--- EXERCISE OBJECTIVE ---
Show every line of the data that includes the word "rotate".

--- MATERIAL SUPPLIED ---
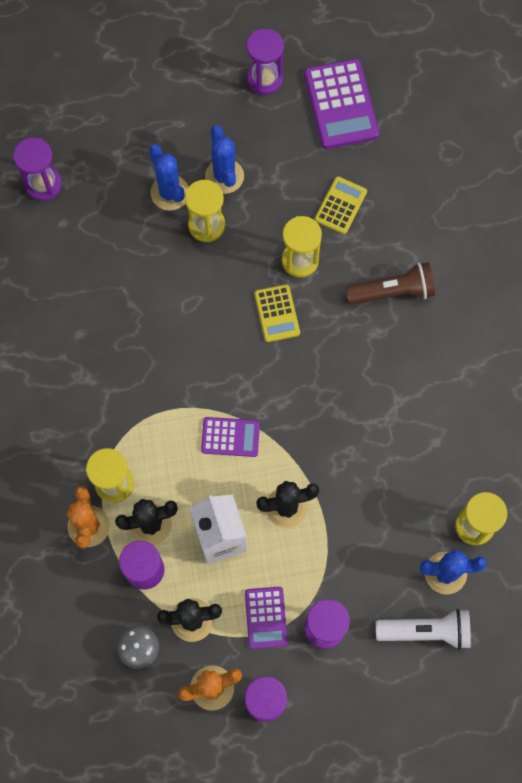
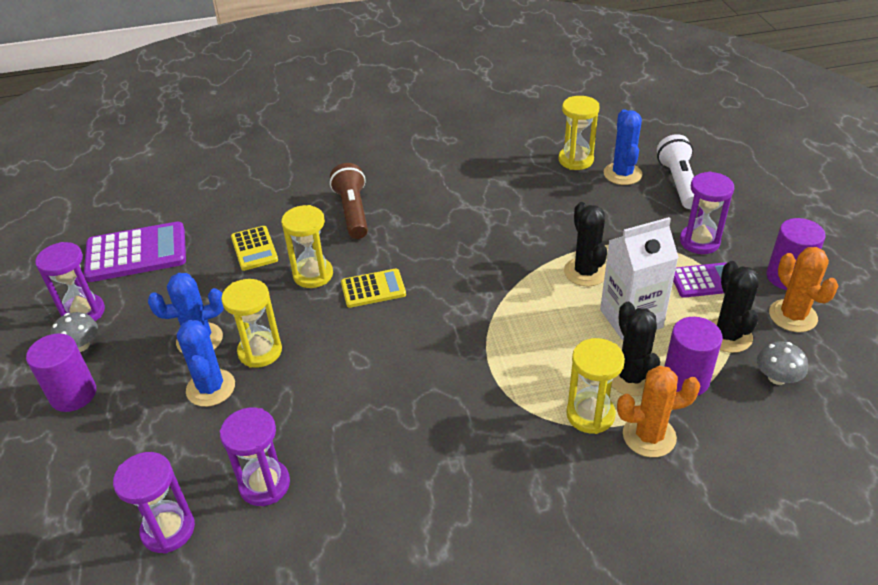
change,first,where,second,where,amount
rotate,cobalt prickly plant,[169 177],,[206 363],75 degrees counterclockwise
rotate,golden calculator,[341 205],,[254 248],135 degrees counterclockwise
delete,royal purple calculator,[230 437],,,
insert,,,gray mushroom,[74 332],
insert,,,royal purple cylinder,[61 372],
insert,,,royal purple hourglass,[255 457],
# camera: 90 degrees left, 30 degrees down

--- RESPONSE TO THE TASK ---
rotate,cobalt prickly plant,[169 177],,[206 363],75 degrees counterclockwise
rotate,golden calculator,[341 205],,[254 248],135 degrees counterclockwise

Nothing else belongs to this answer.